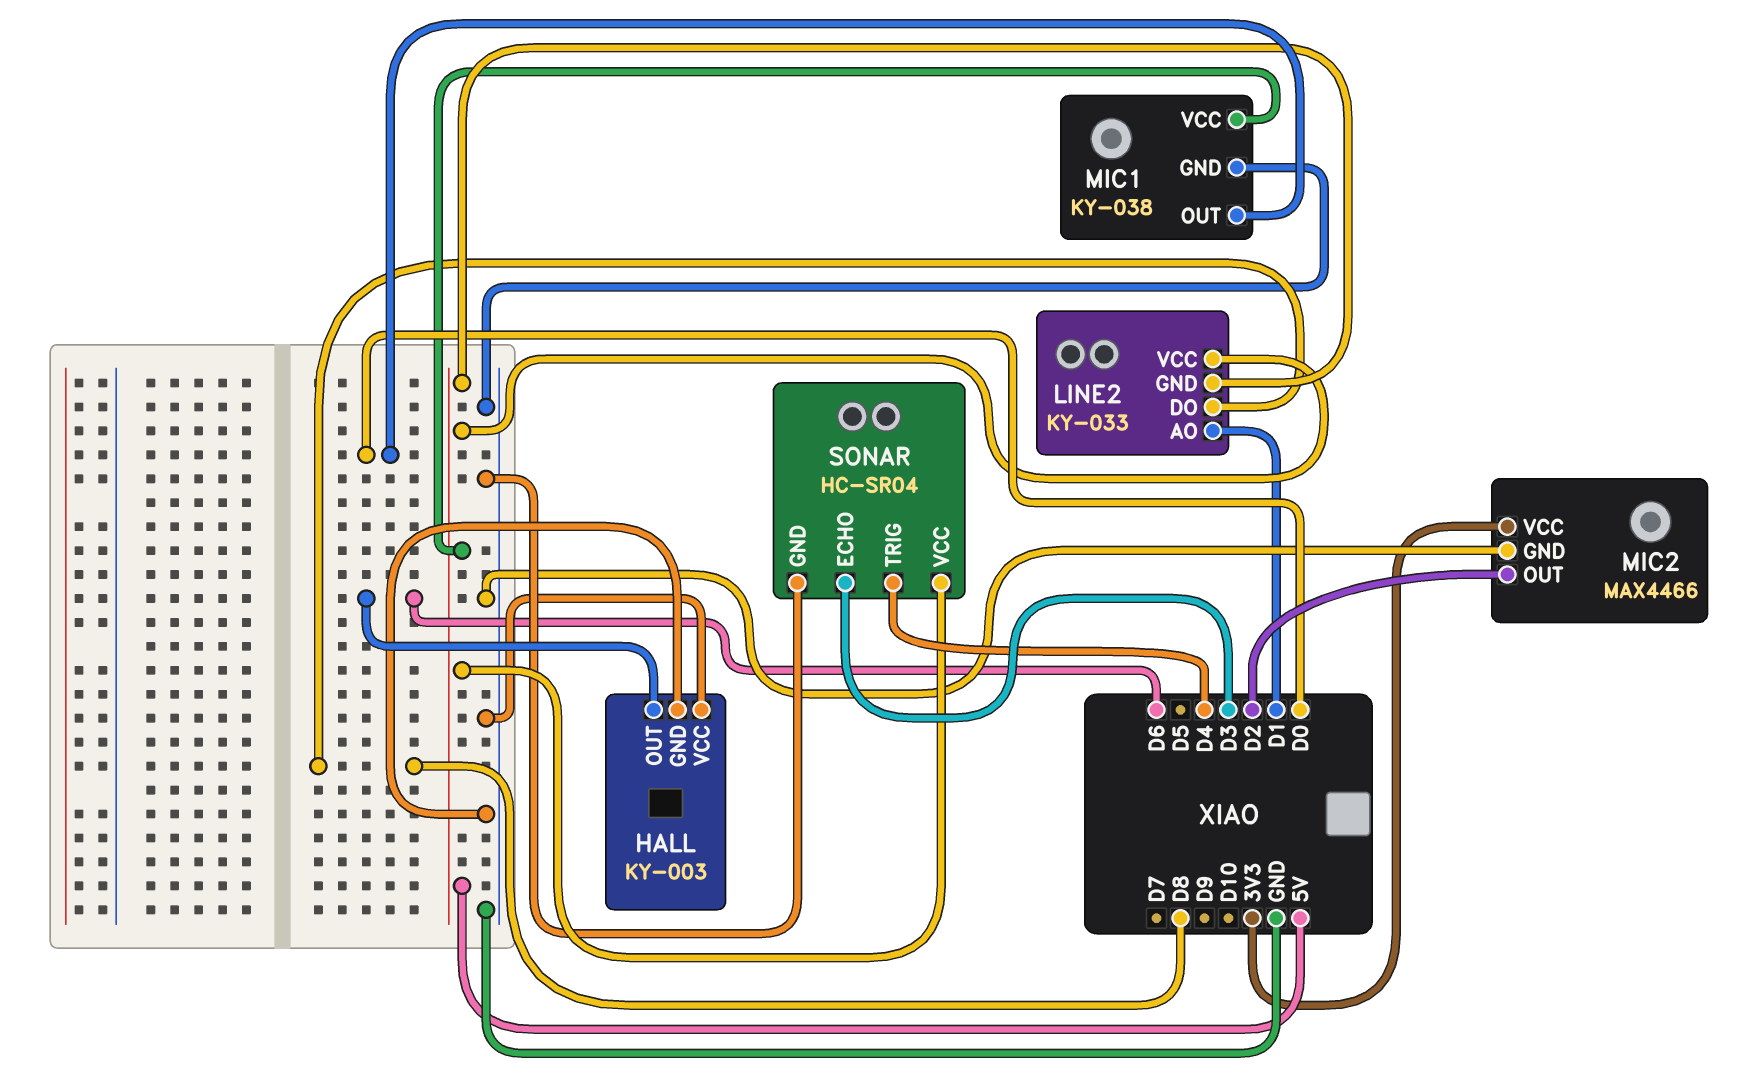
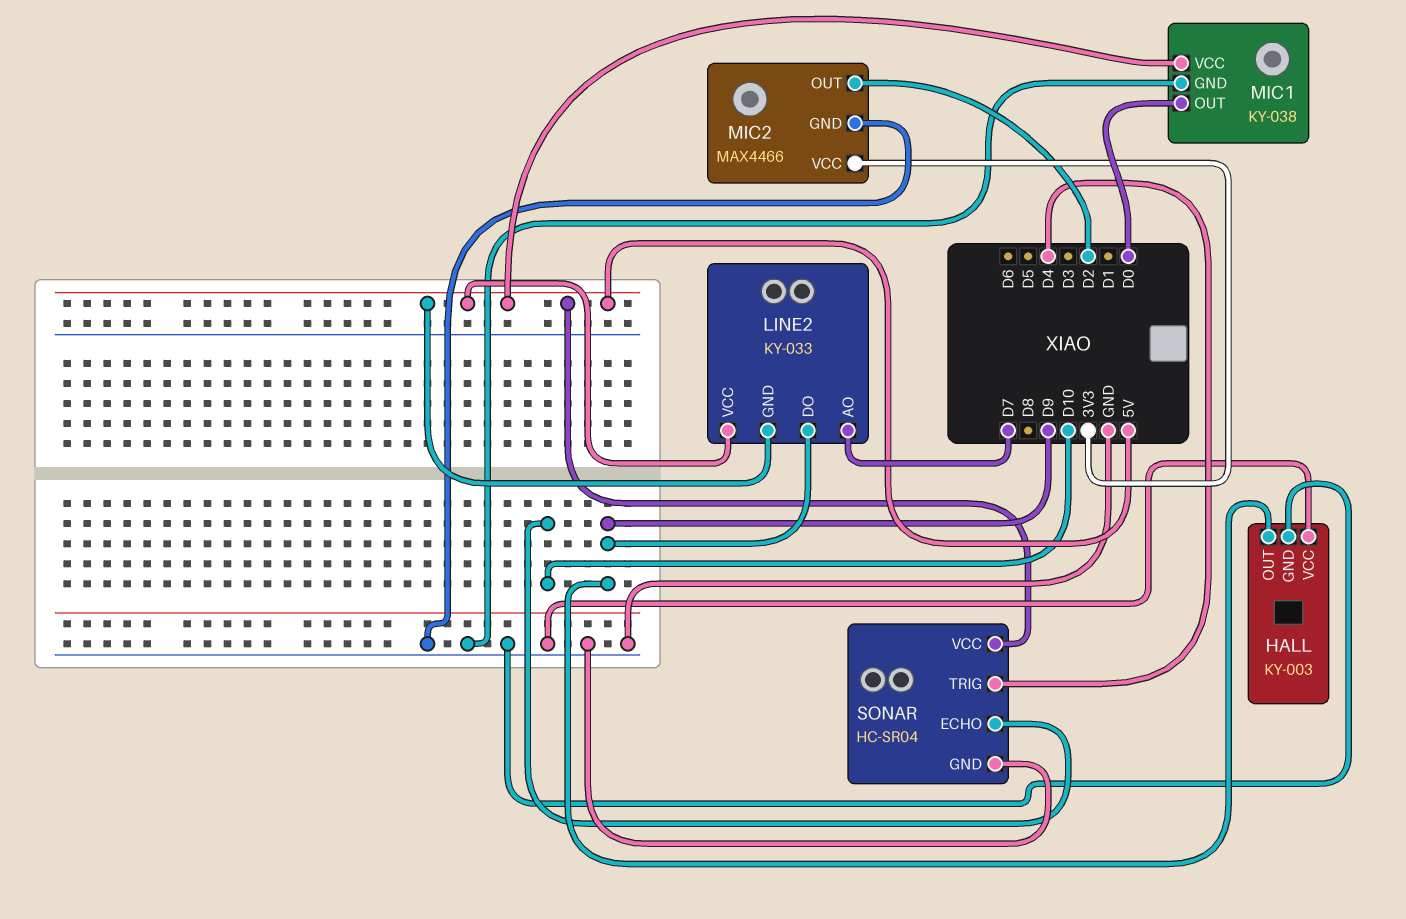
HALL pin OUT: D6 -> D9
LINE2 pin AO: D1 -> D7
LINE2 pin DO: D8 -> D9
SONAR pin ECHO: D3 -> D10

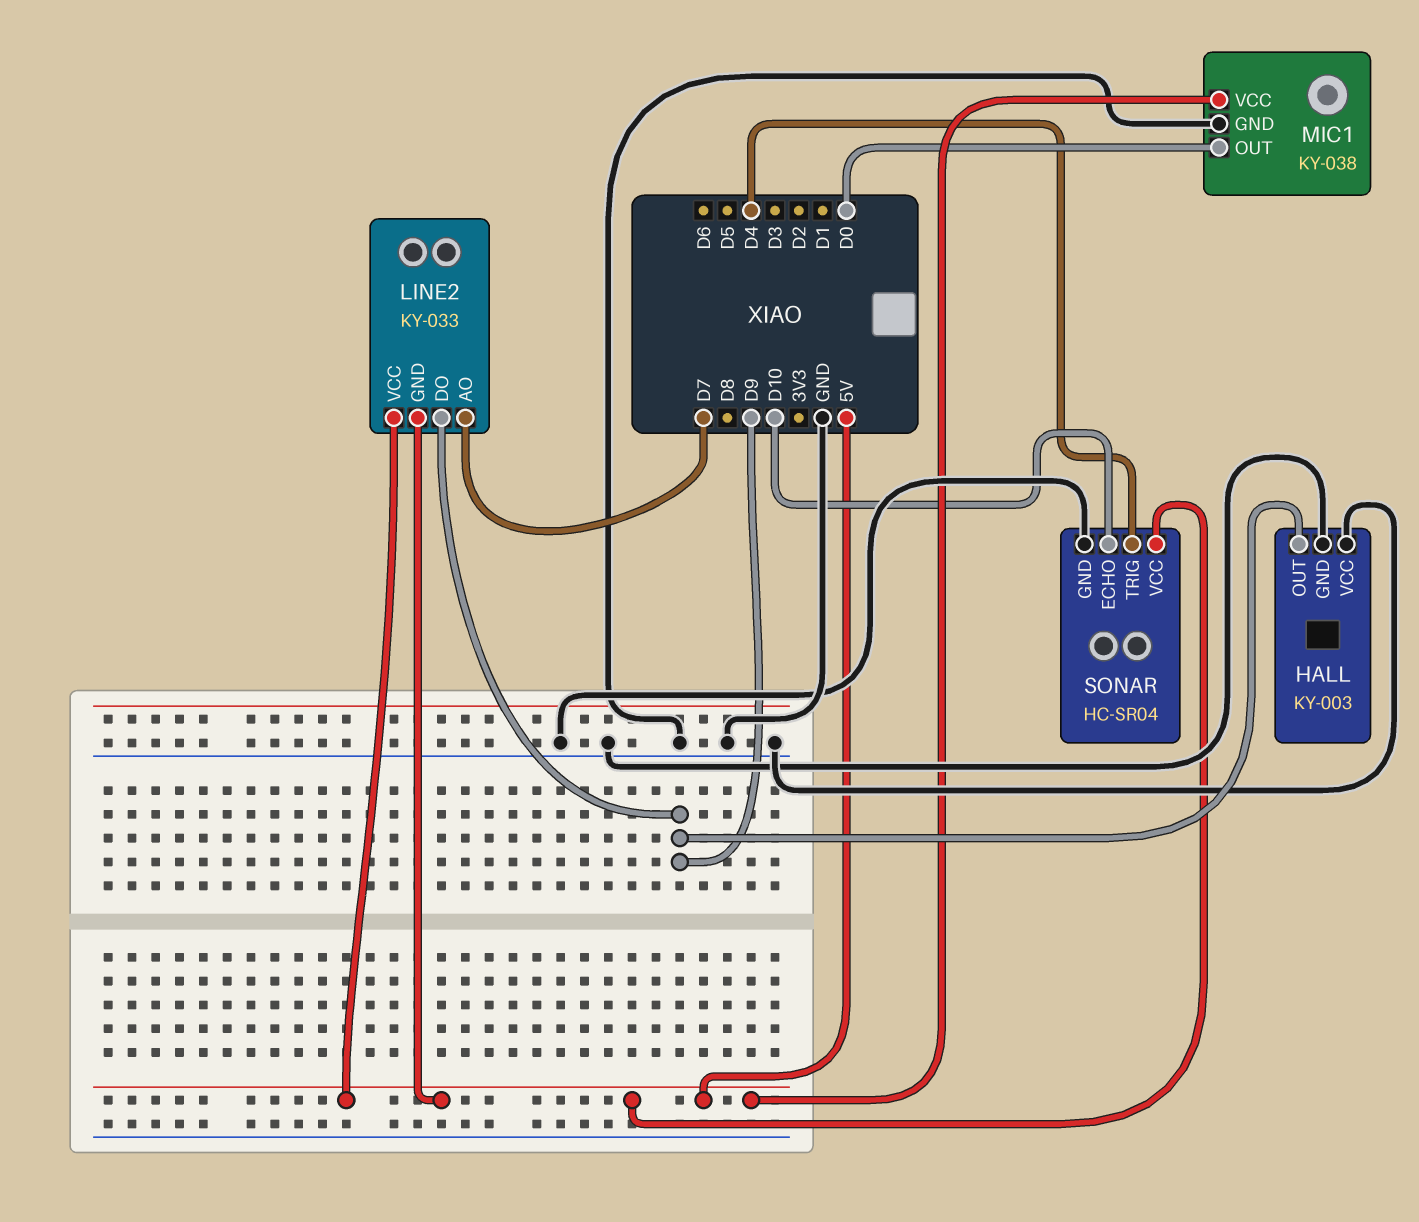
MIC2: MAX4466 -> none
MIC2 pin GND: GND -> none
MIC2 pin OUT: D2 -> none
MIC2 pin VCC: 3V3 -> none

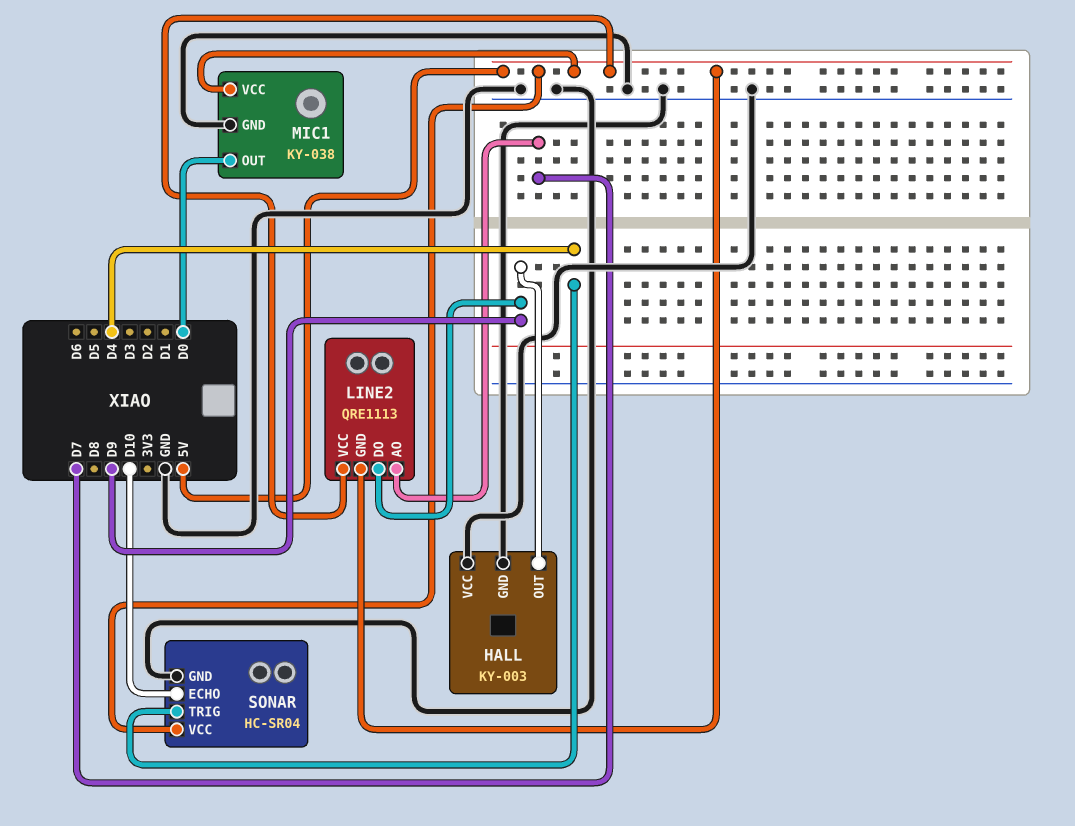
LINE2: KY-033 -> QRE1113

* * *

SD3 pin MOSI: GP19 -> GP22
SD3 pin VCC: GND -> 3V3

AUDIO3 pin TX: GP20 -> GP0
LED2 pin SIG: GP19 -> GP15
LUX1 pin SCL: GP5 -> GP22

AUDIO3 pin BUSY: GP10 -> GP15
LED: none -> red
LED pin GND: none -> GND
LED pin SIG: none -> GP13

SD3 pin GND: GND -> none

HOW TO COMPLETE THIS TASK:
Your answer should consist solely of the lines above from the line with "LED pin GND: none -> GND" to the line with "SD3 pin GND: GND -> none", both included, reproduced exactly.

EXERCISE ANSWER:
LED pin GND: none -> GND
LED pin SIG: none -> GP13

SD3 pin GND: GND -> none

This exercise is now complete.